(Items from a data source)
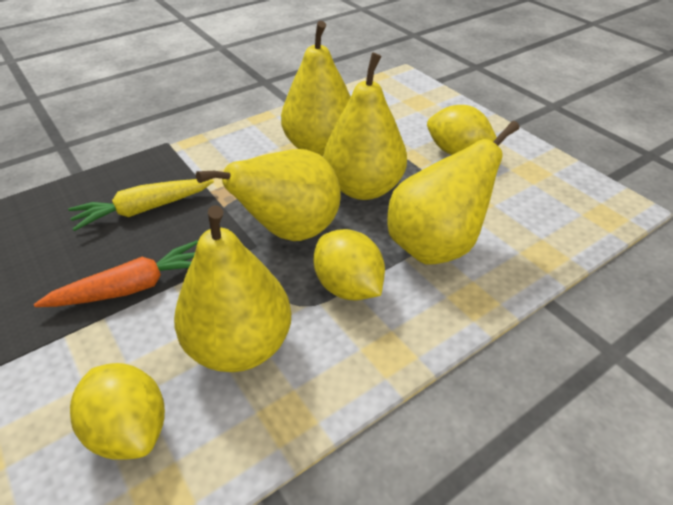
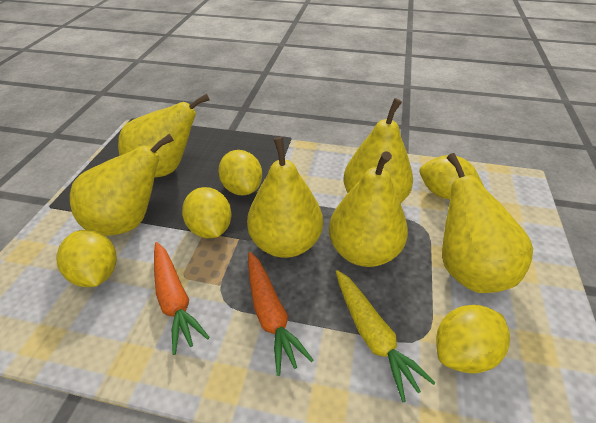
orange carrot: 1 -> 2
yellow lemon: 3 -> 5
yellow pear: 5 -> 6

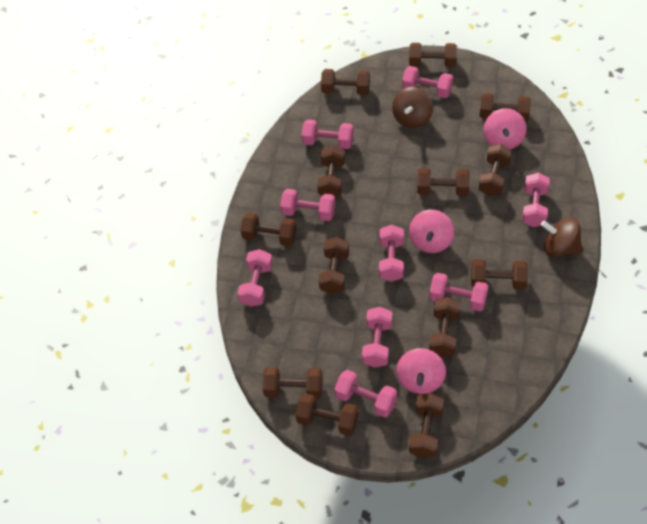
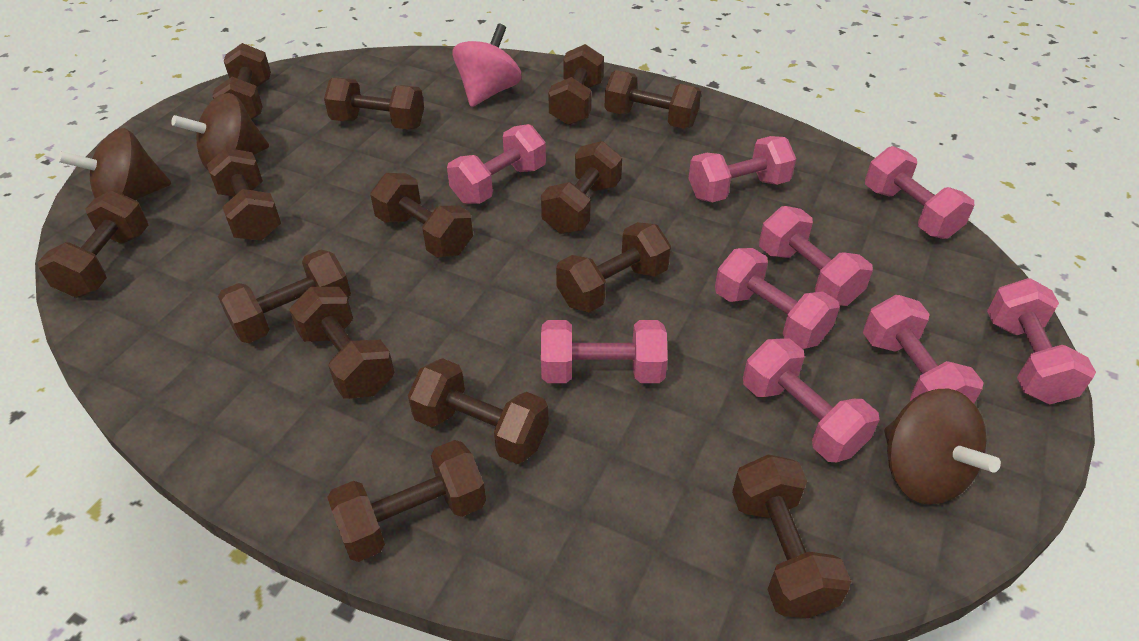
brown dumbbell: 13 -> 14
brown spinning top: 2 -> 3
pink spinning top: 3 -> 1

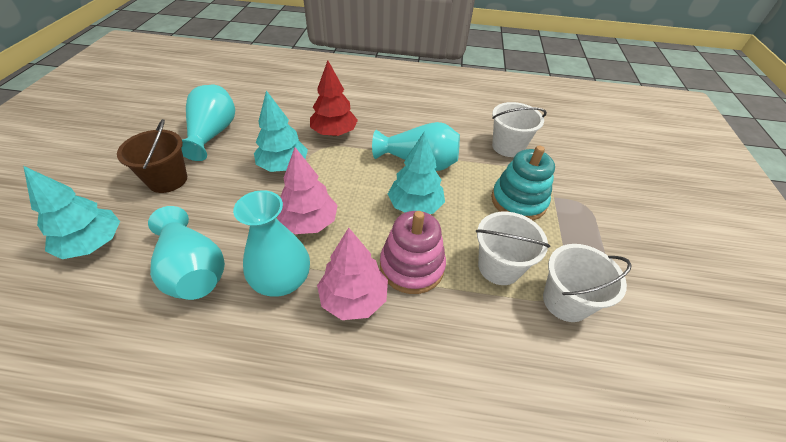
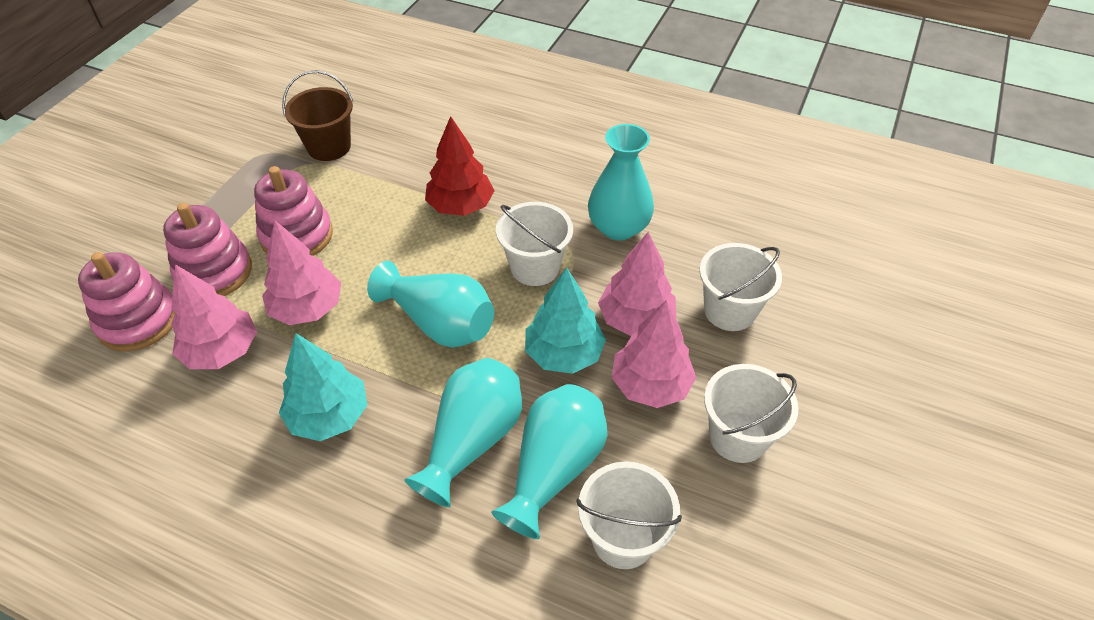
pink stacking toy: 1 -> 3
pink tree: 2 -> 4
turquoise stacking toy: 1 -> 0
turquoise tree: 3 -> 2
white bucket: 3 -> 4

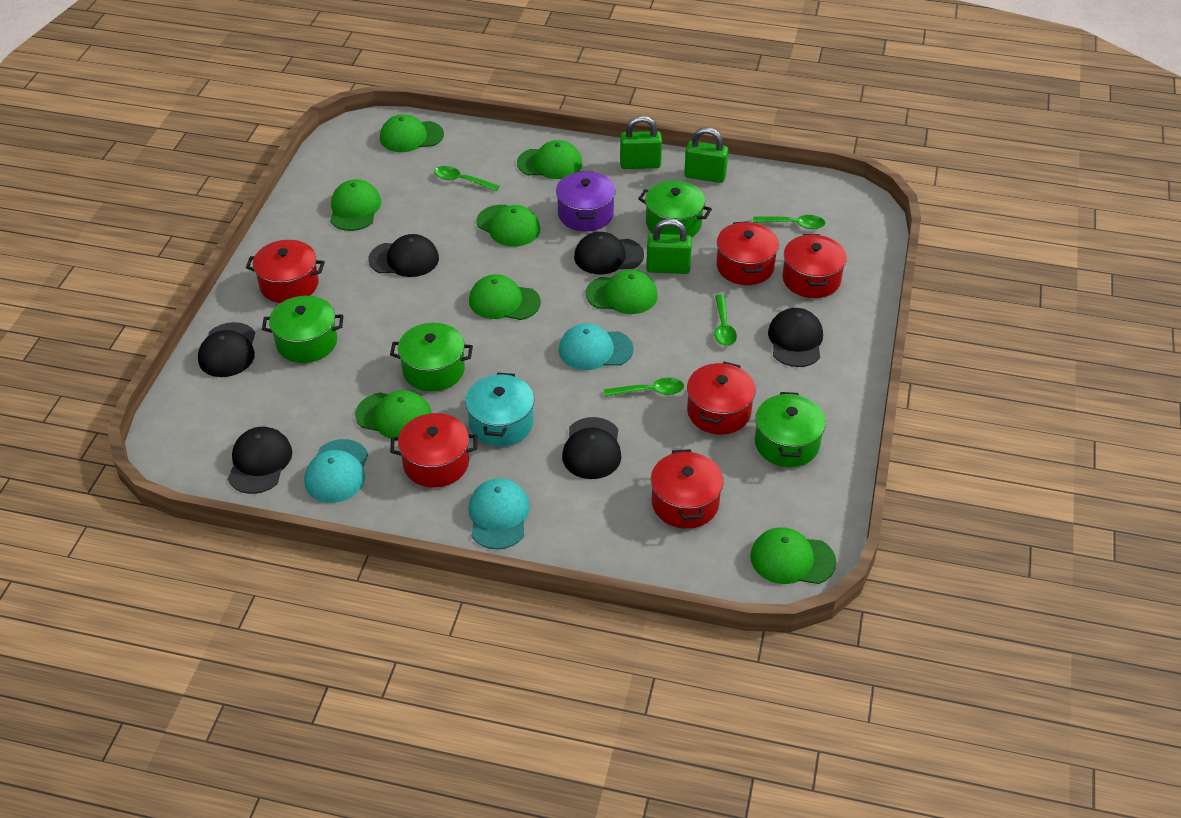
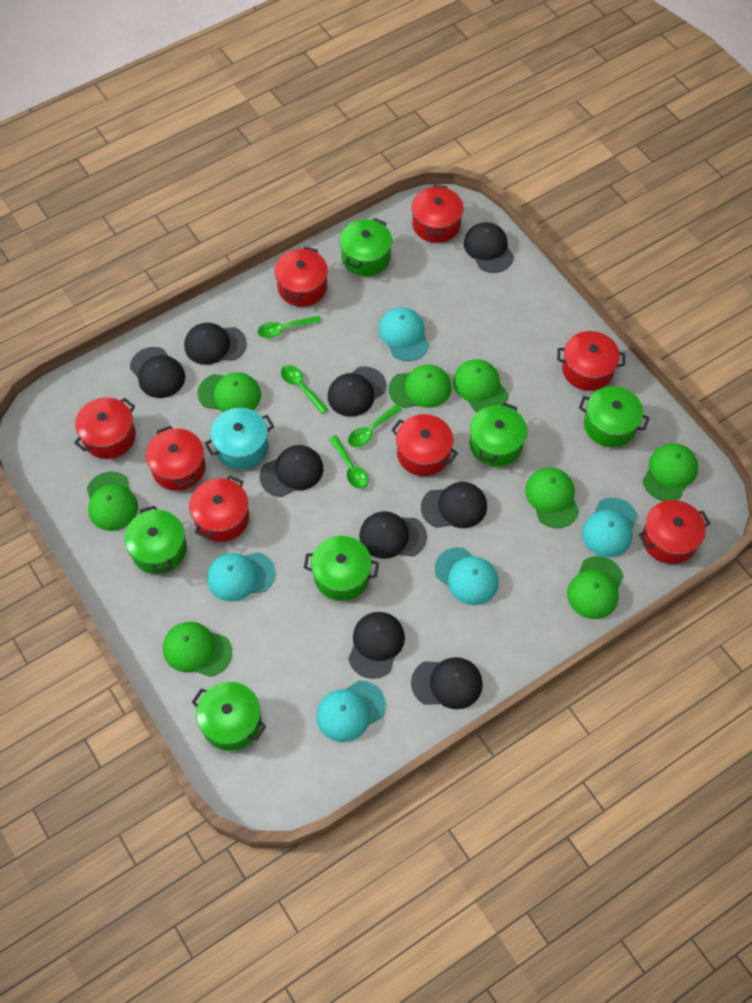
black cap: 6 -> 9
green padlock: 3 -> 0
green pot: 4 -> 6
purple pot: 1 -> 0
red pot: 6 -> 8
turquoise cap: 3 -> 5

Task statement
Leave out the pictures, and give all the records again exactly.

Result
orange carrot: 1 -> 2
yellow lemon: 3 -> 5
yellow pear: 5 -> 6

brown dumbbell: 13 -> 14
brown spinning top: 2 -> 3
pink spinning top: 3 -> 1

pink stacking toy: 1 -> 3
pink tree: 2 -> 4
turquoise stacking toy: 1 -> 0
turquoise tree: 3 -> 2
white bucket: 3 -> 4

black cap: 6 -> 9
green padlock: 3 -> 0
green pot: 4 -> 6
purple pot: 1 -> 0
red pot: 6 -> 8
turquoise cap: 3 -> 5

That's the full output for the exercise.